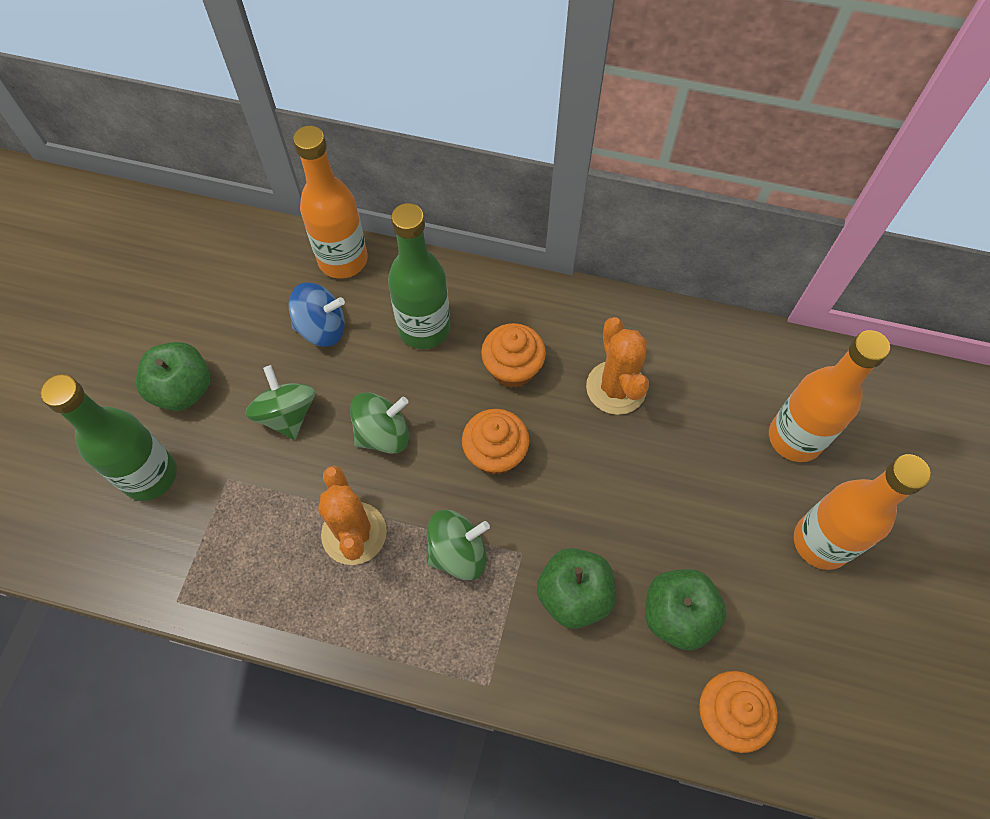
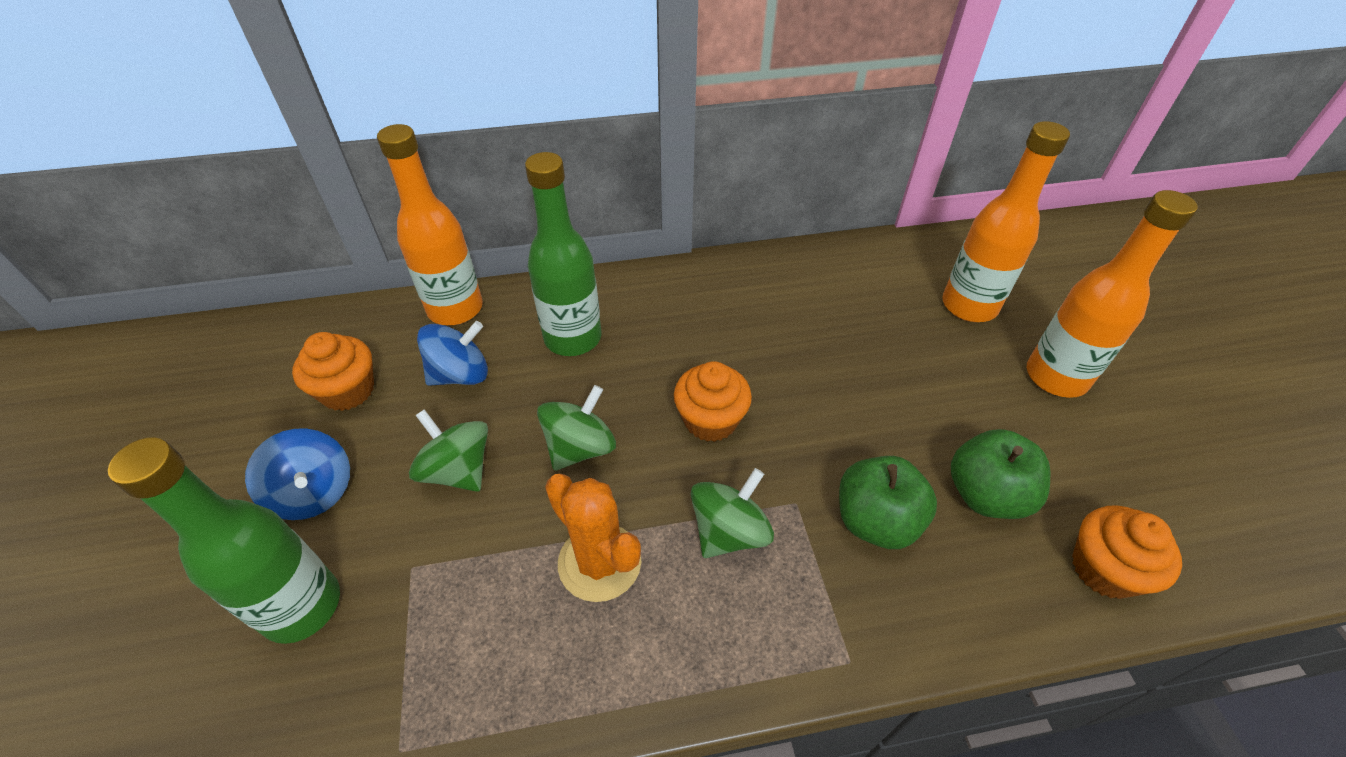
camera: 25 degrees left, 15 degrees down
green apple [136,342,210,411] -> blue spinning top [245,429,350,520]
orange cupcake [481,323,546,388] -> orange cupcake moved to [292,332,374,411]
orange cactus [586,317,649,415] -> none

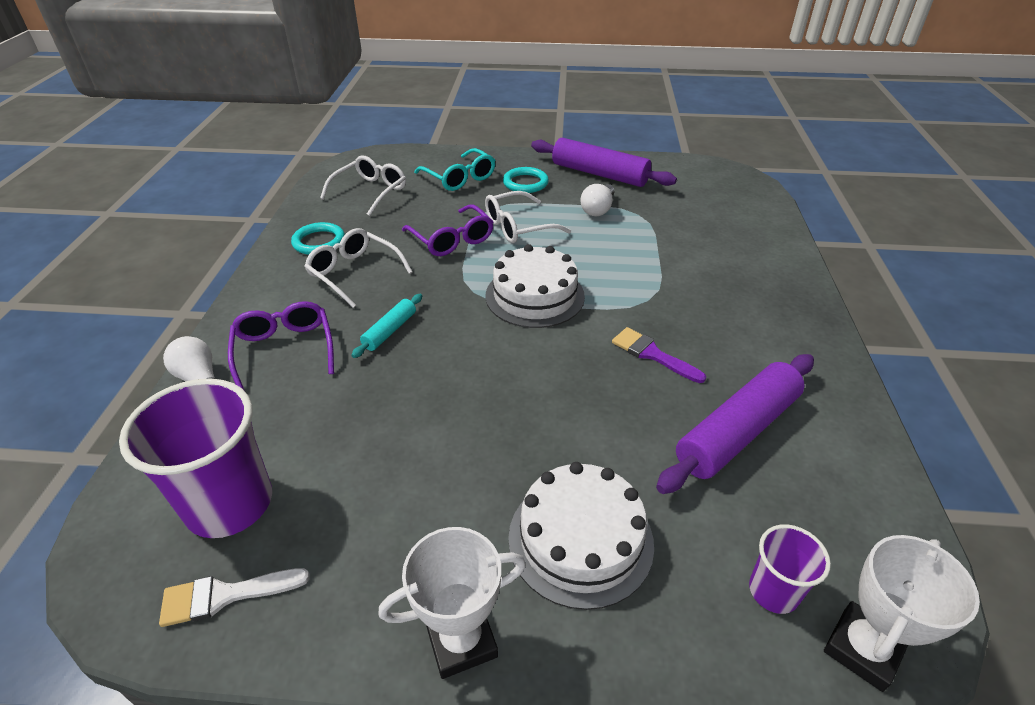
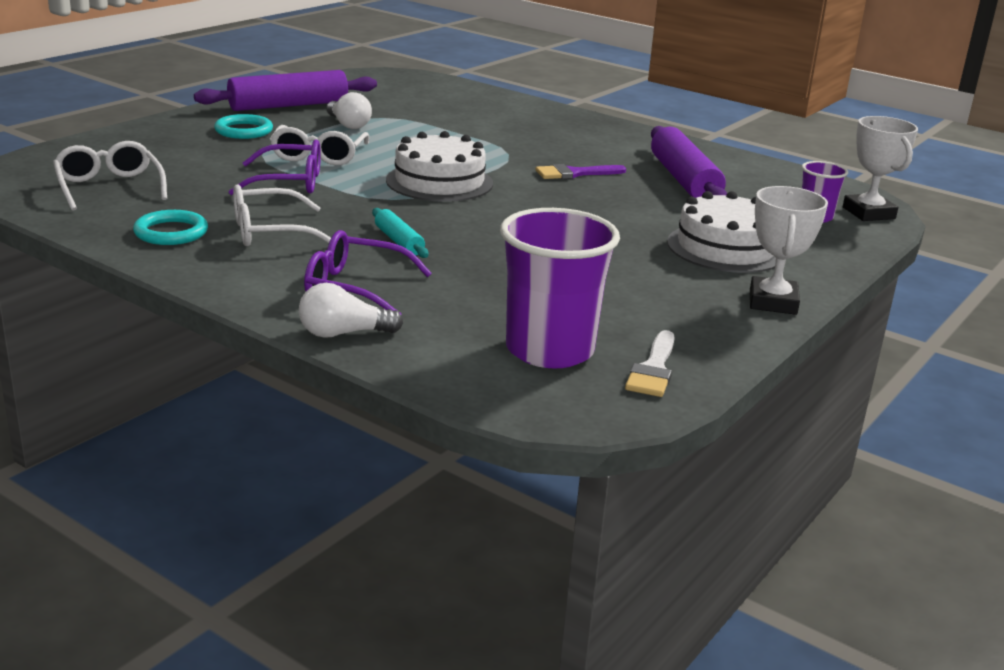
camera: 60 degrees left, 15 degrees down
turquoise glasses [414,148,495,191] -> none

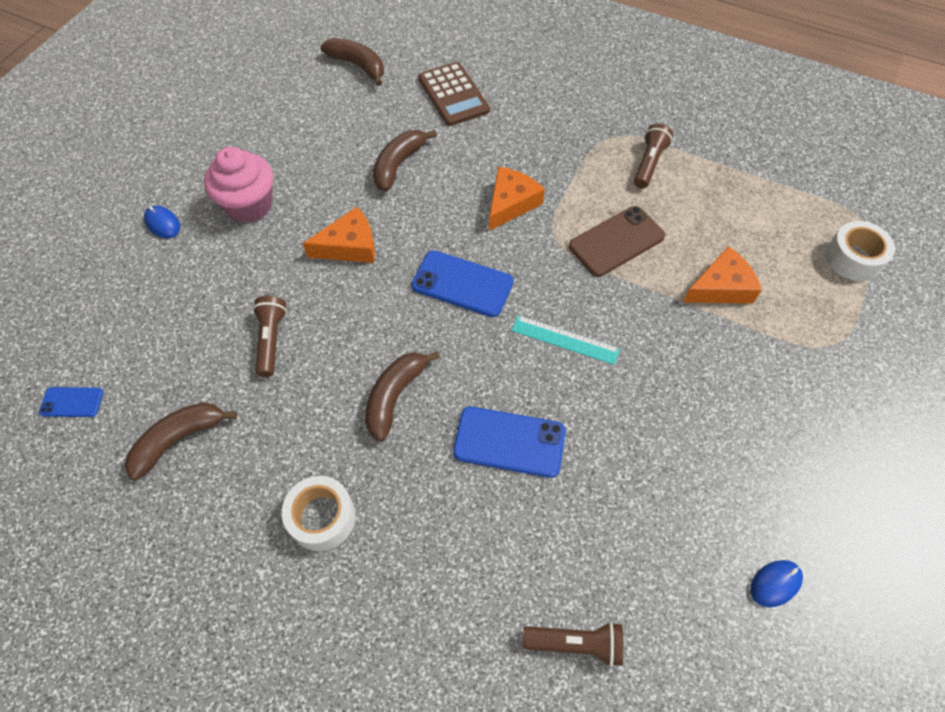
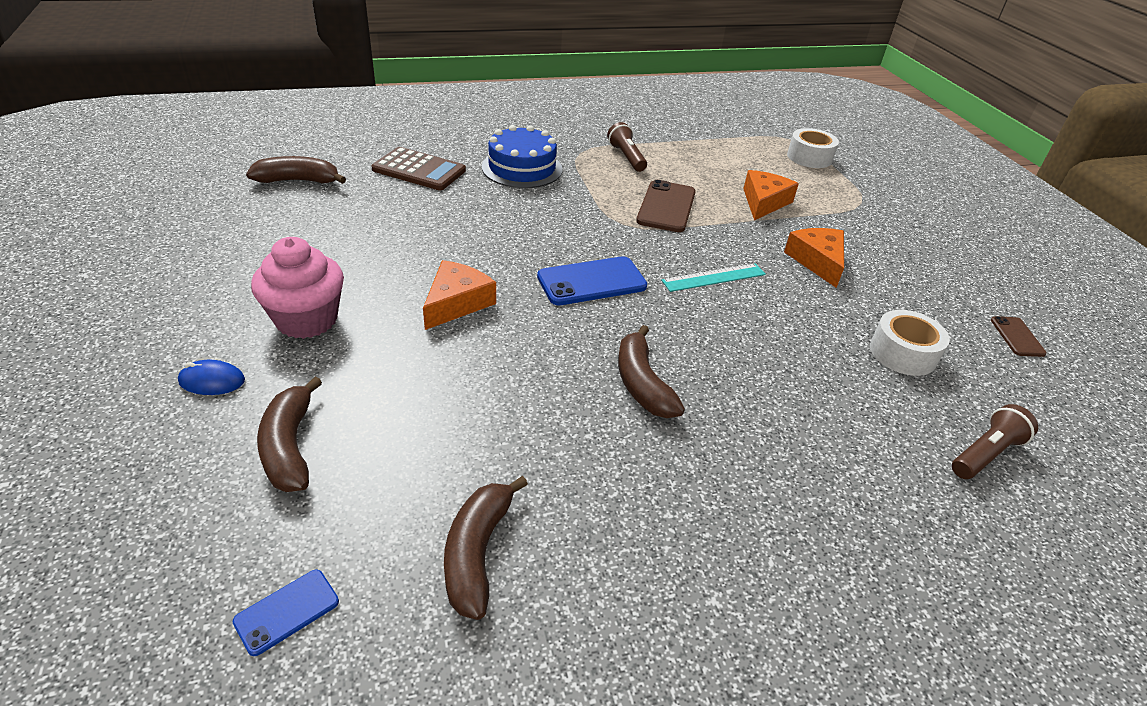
camera: 45 degrees left, 20 degrees down
brown flashlight [253,296,287,377] -> none
white tape [282,476,356,551] -> white tape moved to [870,310,950,376]
brown banana [373,130,437,192] -> brown banana moved to [257,377,322,492]
blue phone [453,406,565,478] -> none
orange cheese [489,167,545,231] -> orange cheese moved to [784,228,844,288]
blue mouse [750,560,803,607] -> brown phone [991,316,1047,357]
none -> blue cake [482,125,563,188]

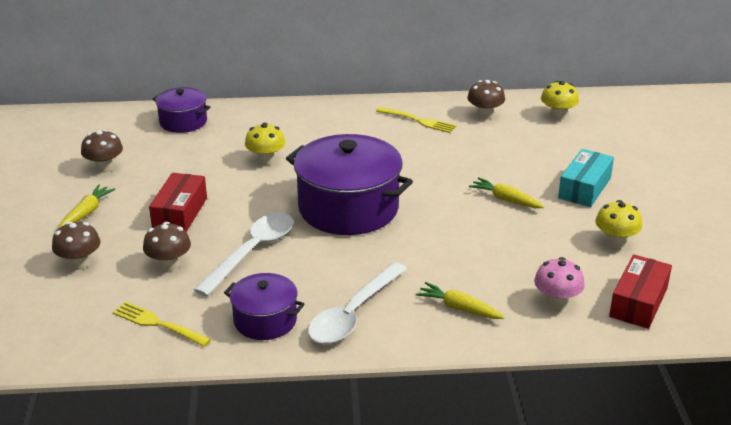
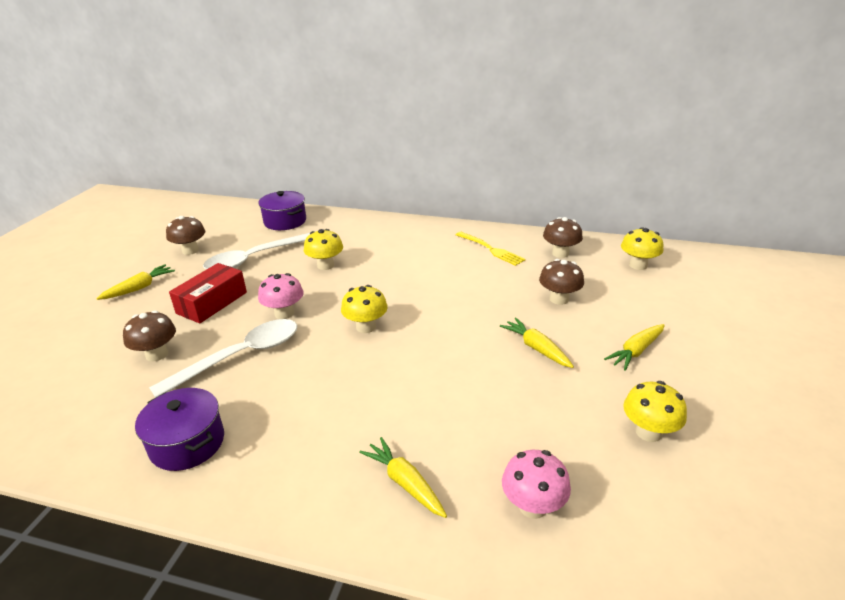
camera: 20 degrees right, 0 degrees up
brown mushroom [52,222,101,270] -> brown mushroom moved to [539,259,584,305]
yellow fork [113,302,211,347] -> none
purple pot [286,134,413,235] -> yellow mushroom [341,285,388,333]
white spoon [308,262,407,344] -> white spoon moved to [203,233,310,269]
turquoise box [558,149,614,207] -> yellow carrot [604,324,665,371]
red box [609,254,672,329] -> none
none -> pink mushroom [258,273,303,319]

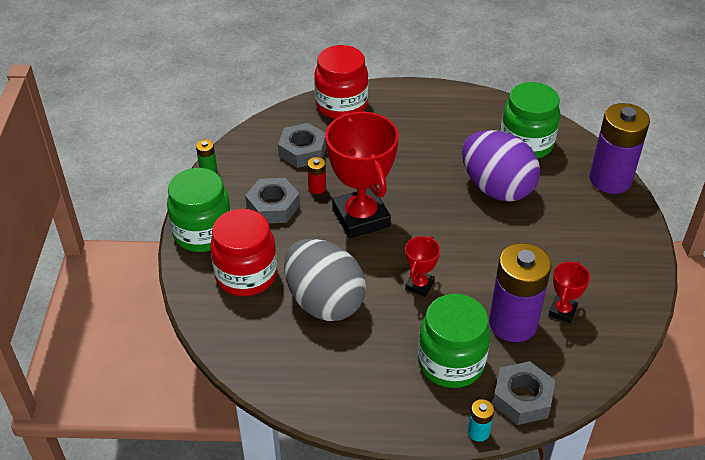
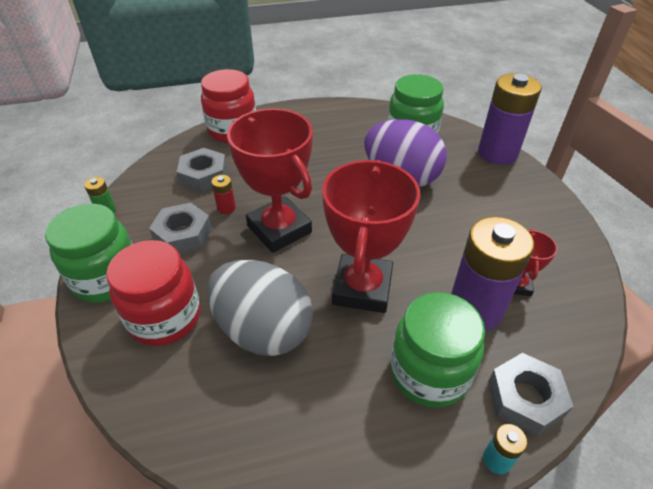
camera: 15 degrees left, 0 degrees up
red trophy [405,236,440,297] -> red trophy [322,160,420,313], size x2.14

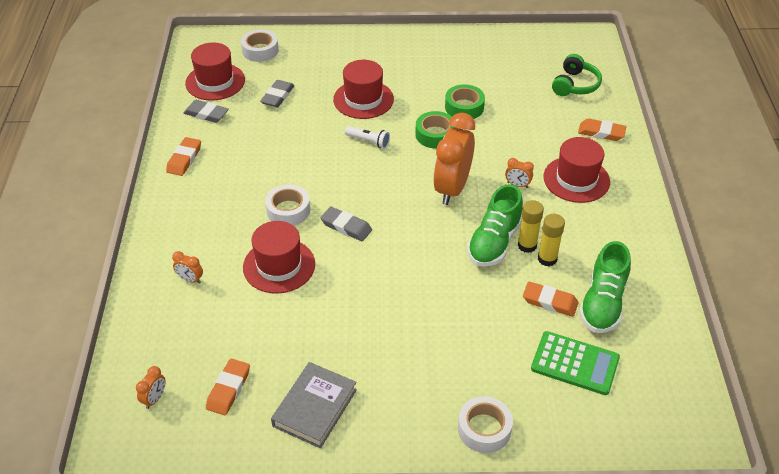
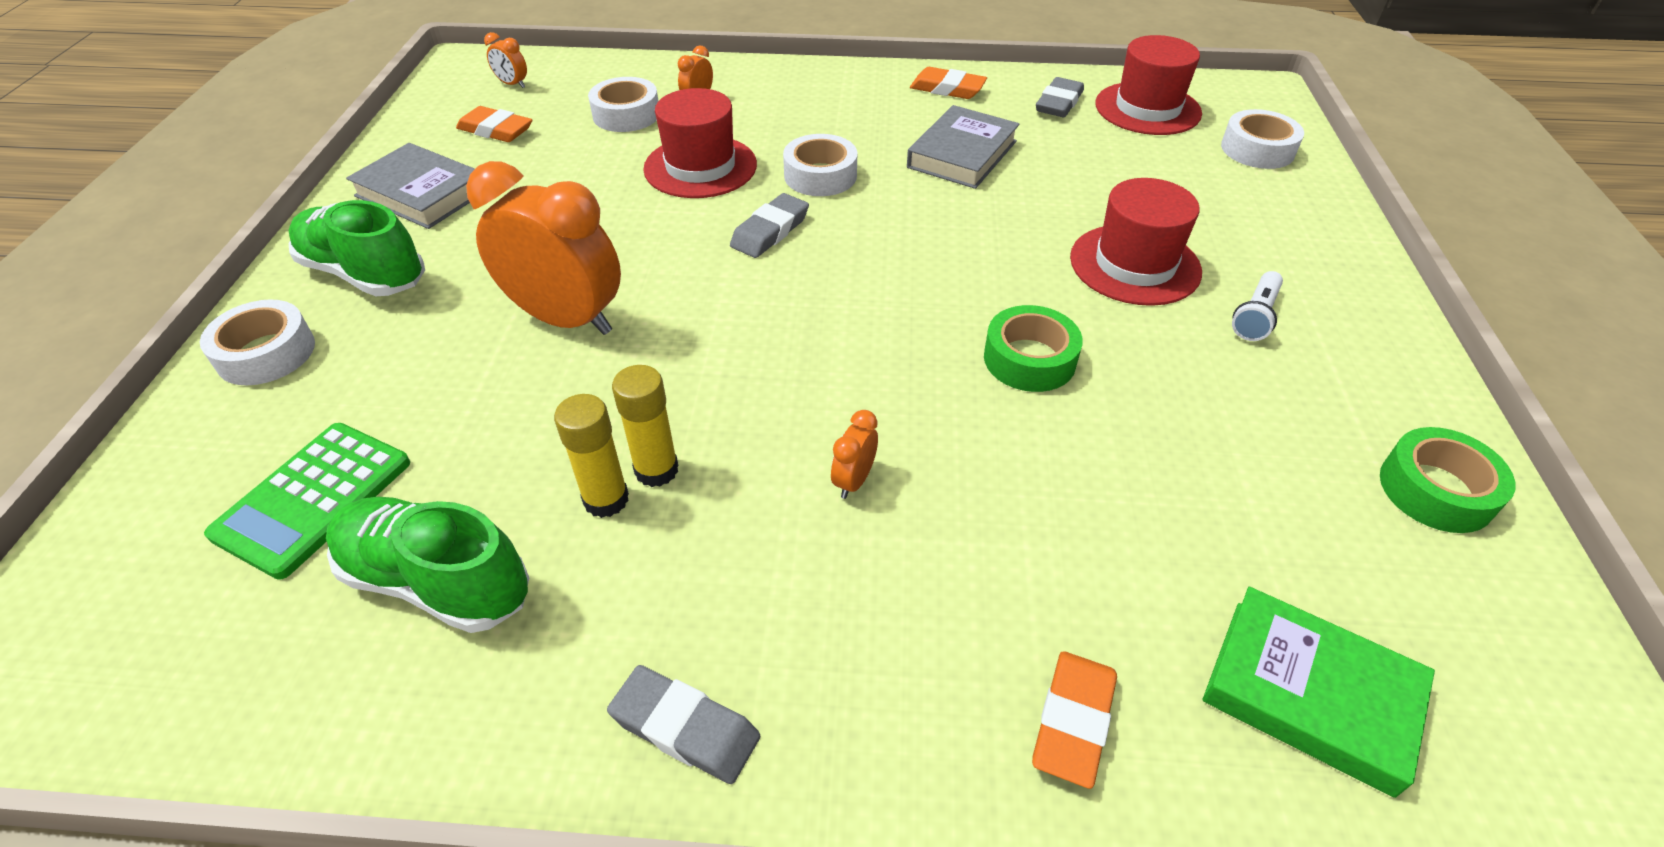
camera: 95 degrees right, 0 degrees up
grey eraser [260,80,294,107] -> grey eraser moved to [607,665,760,784]
white flashlight [345,126,390,149] -> white flashlight moved to [1232,271,1283,341]
orange clock [433,113,475,205] -> orange clock moved to [466,161,621,335]
green tape [445,84,485,119] -> green tape moved to [1380,427,1515,533]
green shoe [467,184,523,267] -> green shoe moved to [289,200,425,296]
orange eraser [523,282,579,317] -> none
red hat [543,137,610,203] -> none
green headphones [552,54,602,96] -> green book [1203,587,1435,798]
none -> white tape [588,77,658,132]
none -> grey book [907,105,1019,189]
● ● ● ●
» Work request
From the first line of the listing above, repeat every line through the one holding "orange cactus [586,317,649,415] -> none". Both ends count, and pictures stay out.

» Answer to the exercise
camera: 25 degrees left, 15 degrees down
green apple [136,342,210,411] -> blue spinning top [245,429,350,520]
orange cupcake [481,323,546,388] -> orange cupcake moved to [292,332,374,411]
orange cactus [586,317,649,415] -> none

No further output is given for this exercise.